▶ **What is needed**
A faithful copy is required: transcribe each line below exactly, minus the pictures.

Start of Supplied entries

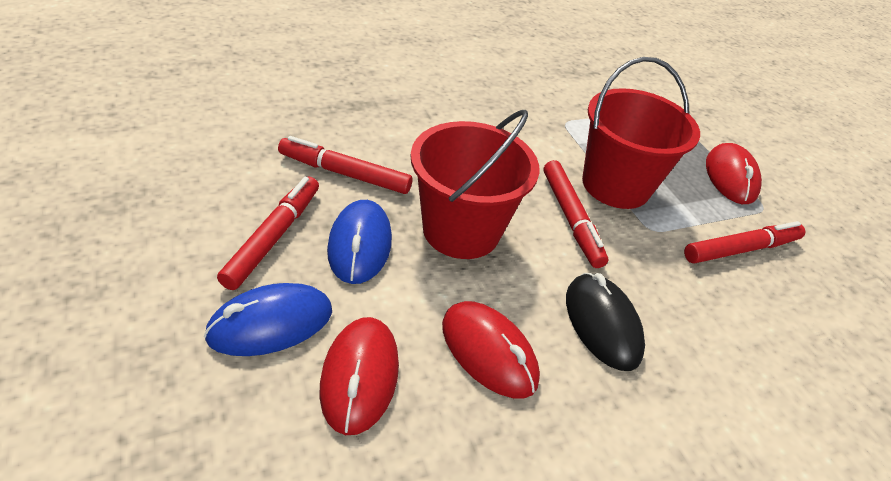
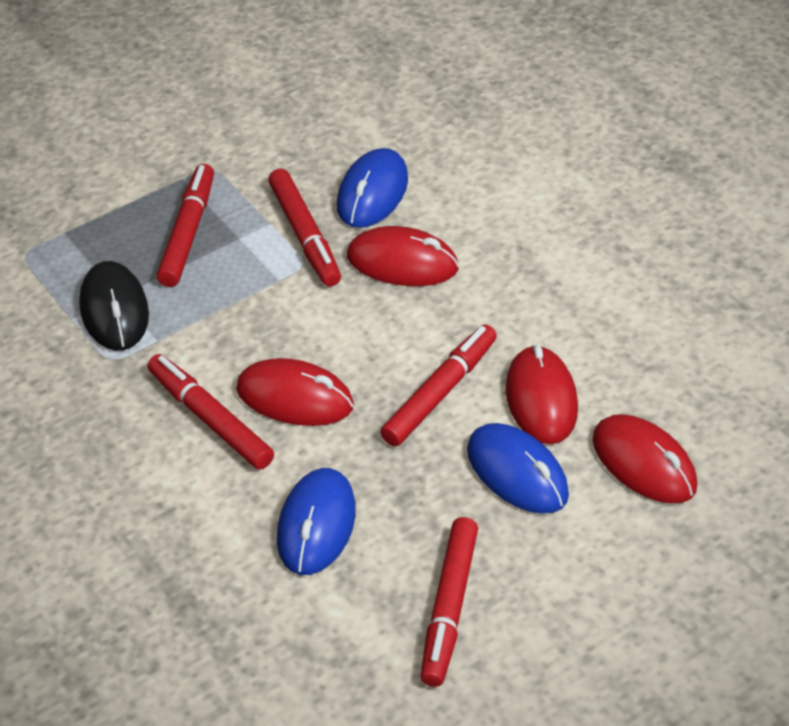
blue mouse: 2 -> 3
red bucket: 2 -> 0
red marker: 4 -> 5
red mouse: 3 -> 4

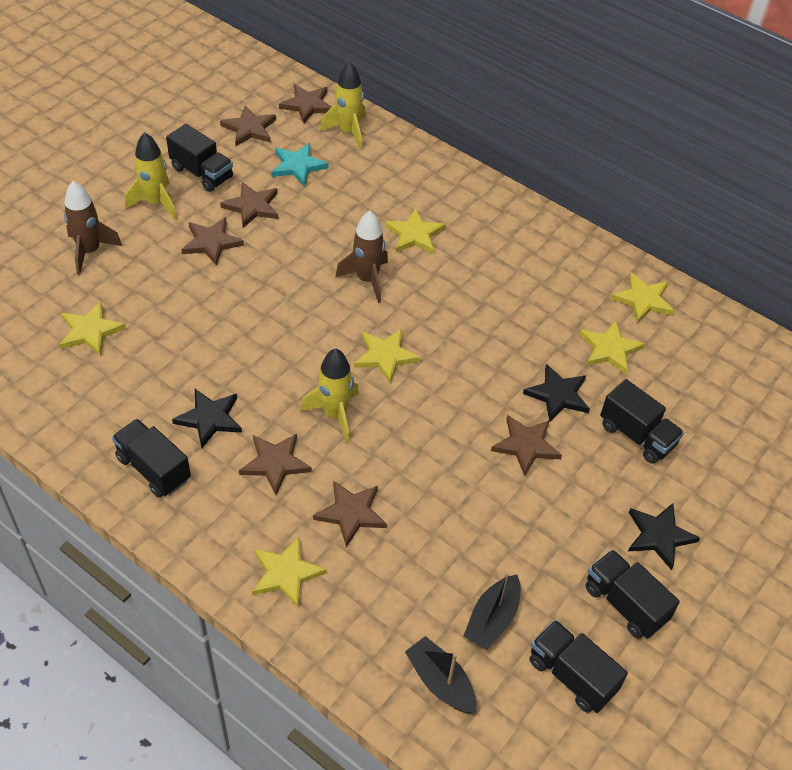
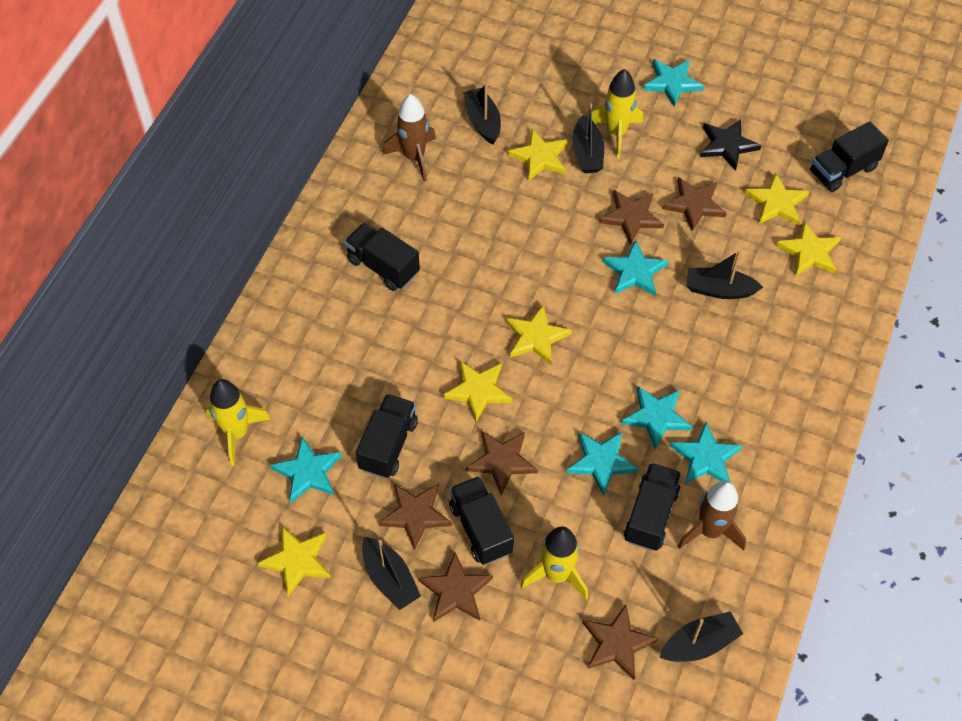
black boat: 2 -> 5
black star: 3 -> 1
brown star: 7 -> 6
turquoise star: 1 -> 6

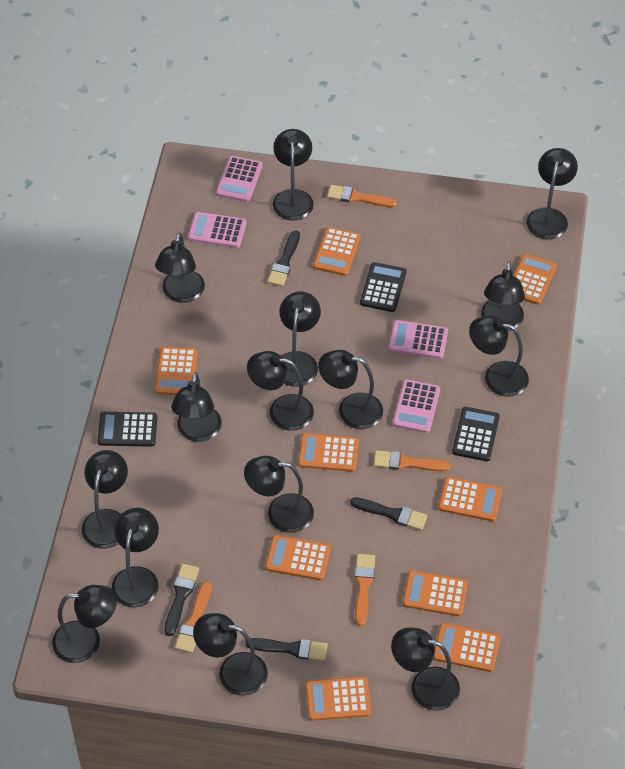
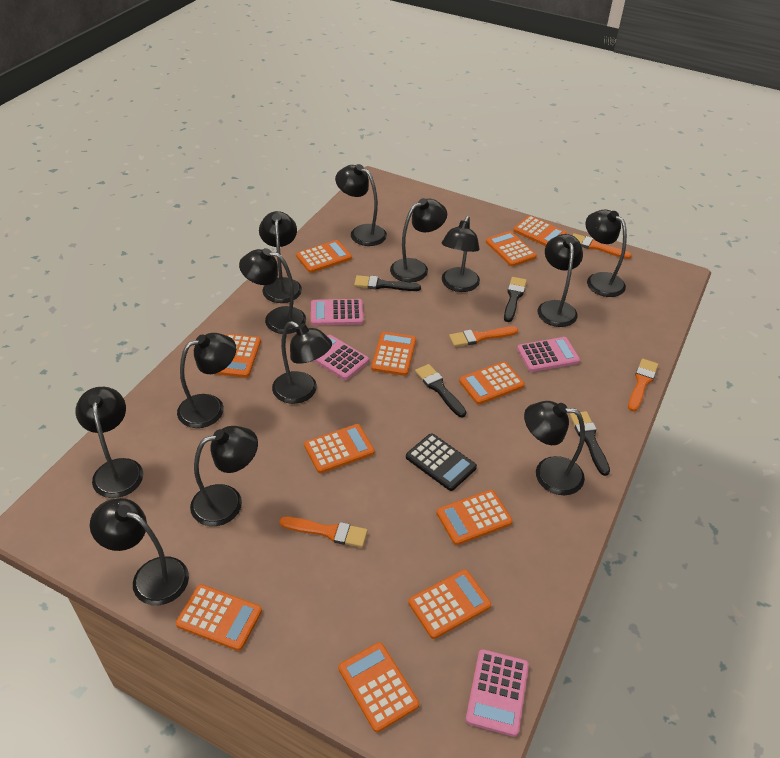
black calculator: 3 -> 1
black lamp: 15 -> 13
orange calculator: 9 -> 11

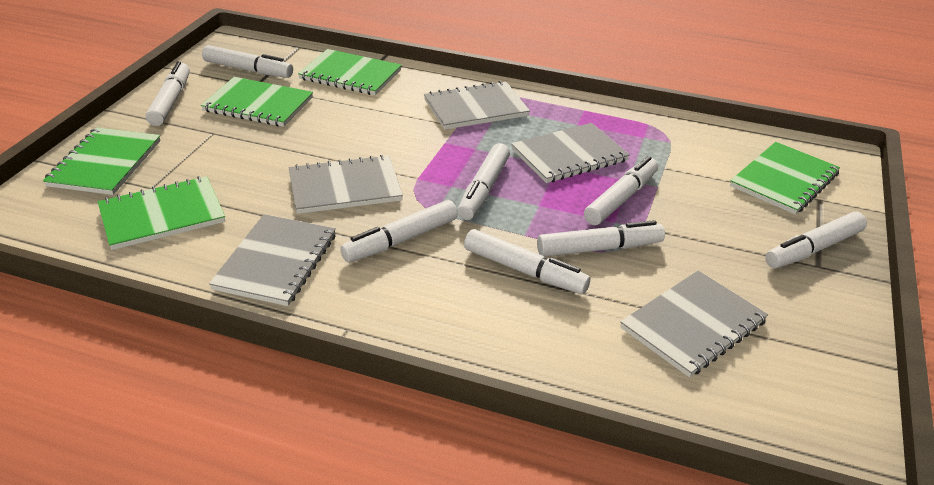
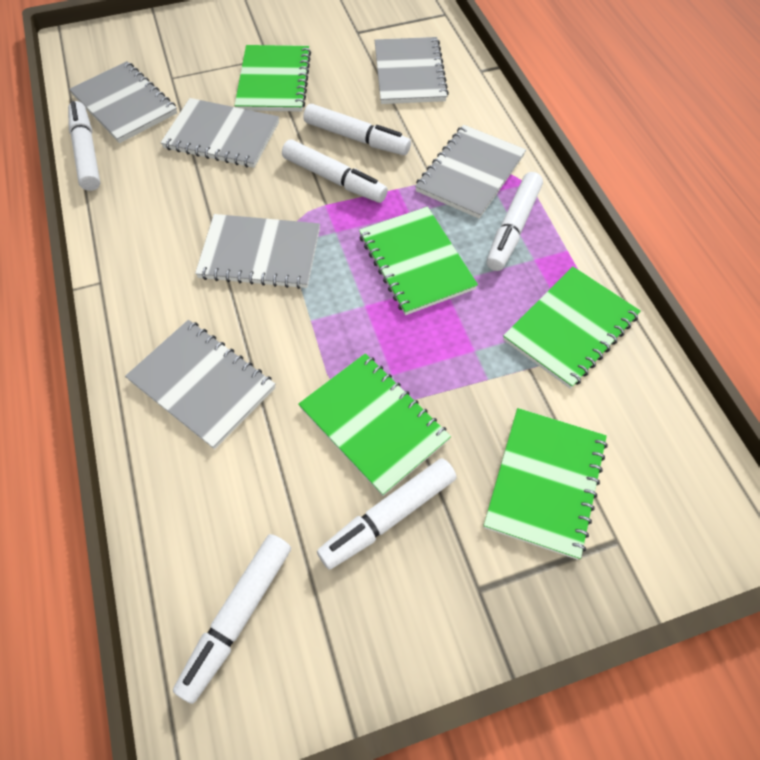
grey notebook: 5 -> 6
white marker: 8 -> 6

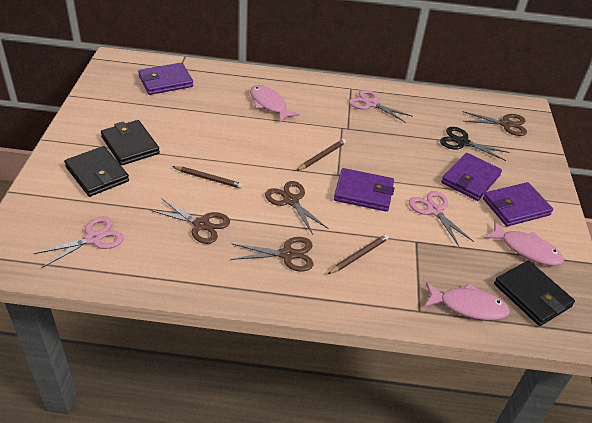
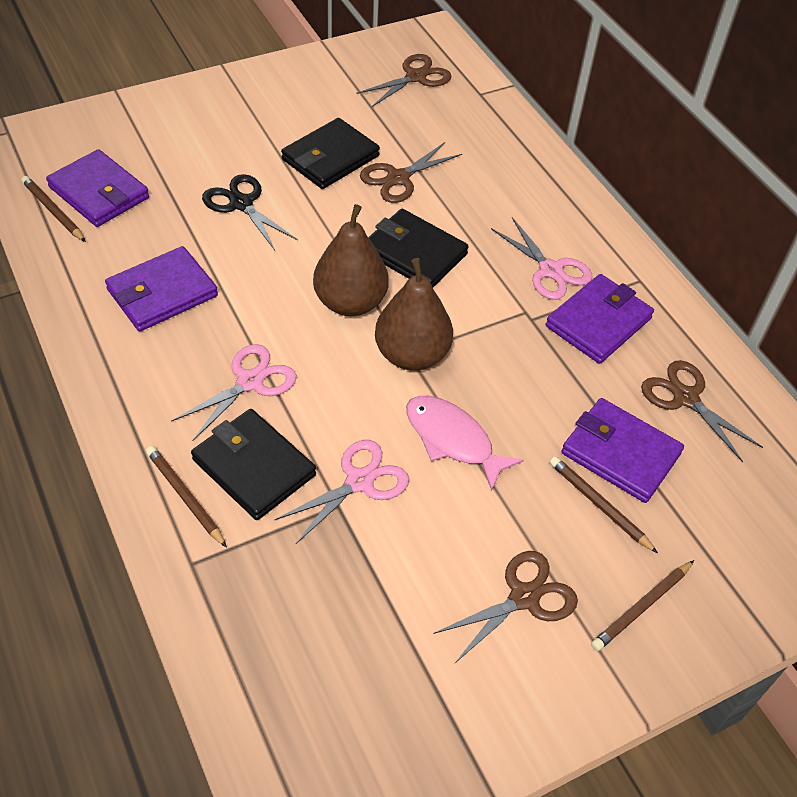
brown pear: 0 -> 2
brown pencil: 3 -> 4
pink fish: 3 -> 1

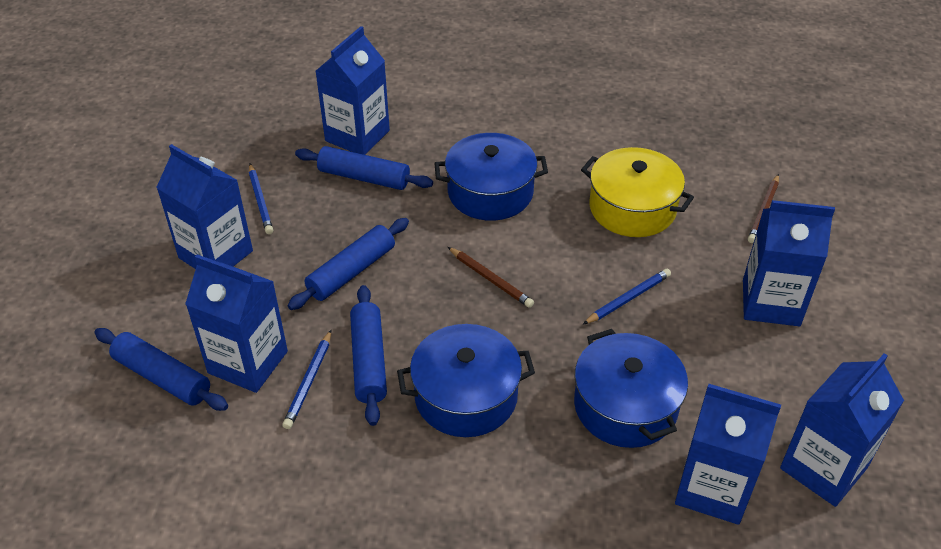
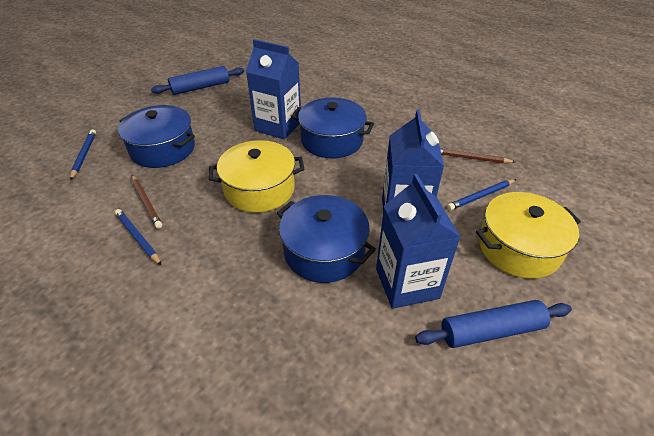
blue carton: 6 -> 3
blue rolling pin: 4 -> 2
yellow pot: 1 -> 2

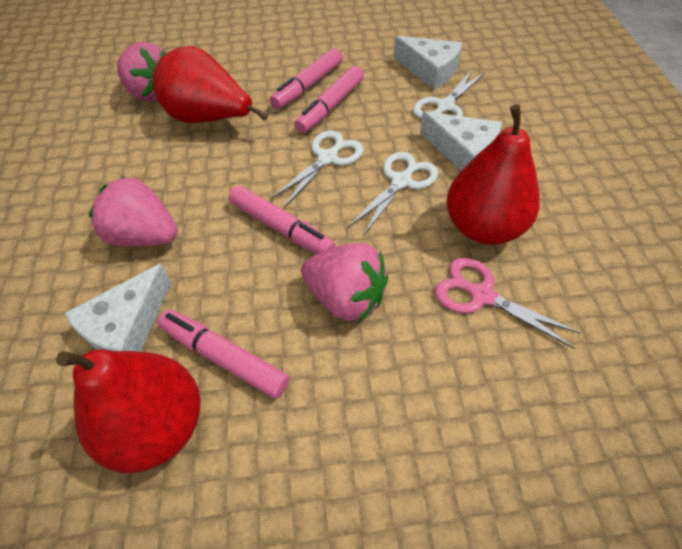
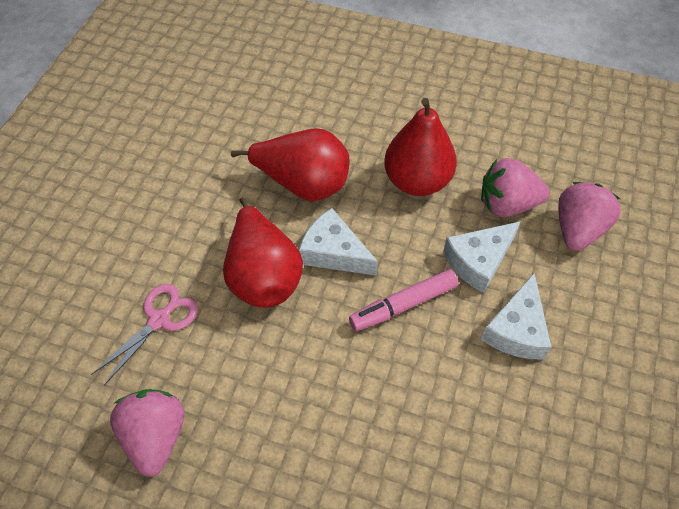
pink marker: 4 -> 1
white scissors: 3 -> 0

End of Supplied entries

▶ **Response to the task**
blue mouse: 2 -> 3
red bucket: 2 -> 0
red marker: 4 -> 5
red mouse: 3 -> 4

black boat: 2 -> 5
black star: 3 -> 1
brown star: 7 -> 6
turquoise star: 1 -> 6

black calculator: 3 -> 1
black lamp: 15 -> 13
orange calculator: 9 -> 11

grey notebook: 5 -> 6
white marker: 8 -> 6

brown pear: 0 -> 2
brown pencil: 3 -> 4
pink fish: 3 -> 1

blue carton: 6 -> 3
blue rolling pin: 4 -> 2
yellow pot: 1 -> 2

pink marker: 4 -> 1
white scissors: 3 -> 0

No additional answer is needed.